TASK TO CARRY OUT:
Your answer is one number: the count of lines below that hold the word "brown".

DATA PROVIDED:
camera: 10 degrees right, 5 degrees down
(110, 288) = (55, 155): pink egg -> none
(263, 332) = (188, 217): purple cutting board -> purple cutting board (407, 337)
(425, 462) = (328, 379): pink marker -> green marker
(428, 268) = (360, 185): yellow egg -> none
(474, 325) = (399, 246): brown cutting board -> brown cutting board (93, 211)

==

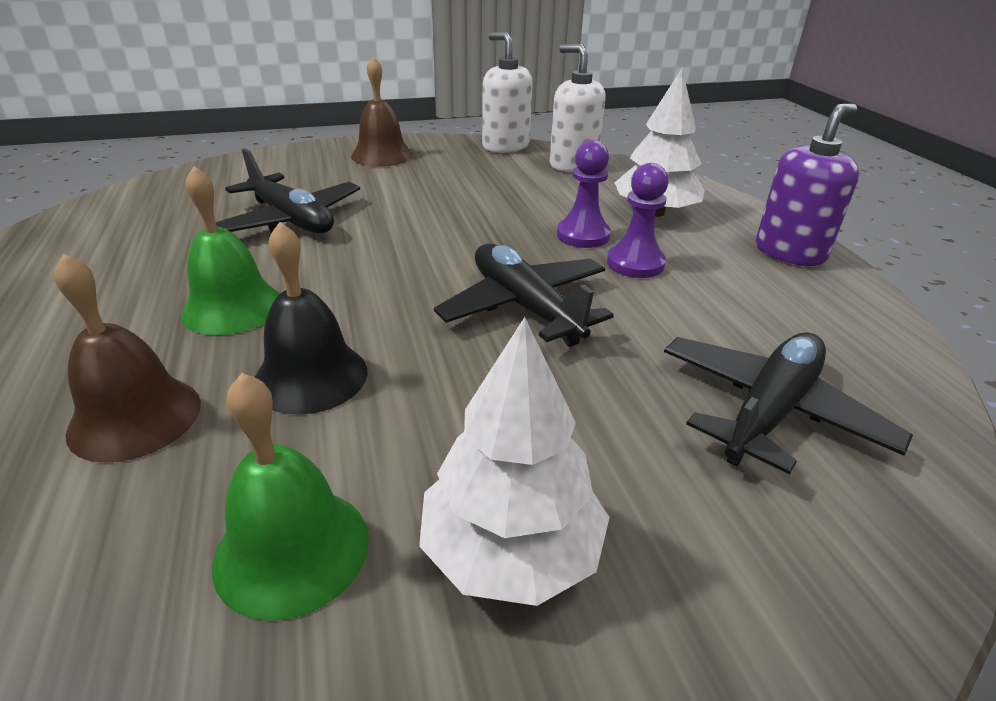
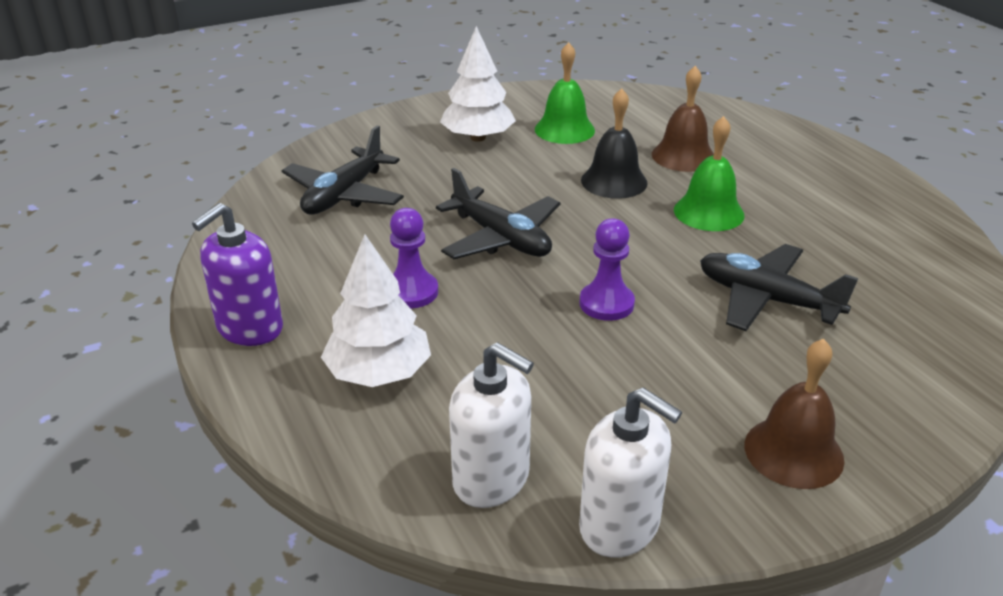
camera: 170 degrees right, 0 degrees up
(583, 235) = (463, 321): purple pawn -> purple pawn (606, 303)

* * *

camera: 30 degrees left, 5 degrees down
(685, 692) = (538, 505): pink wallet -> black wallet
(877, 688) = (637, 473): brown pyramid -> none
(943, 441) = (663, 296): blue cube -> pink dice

RESPONSE:
2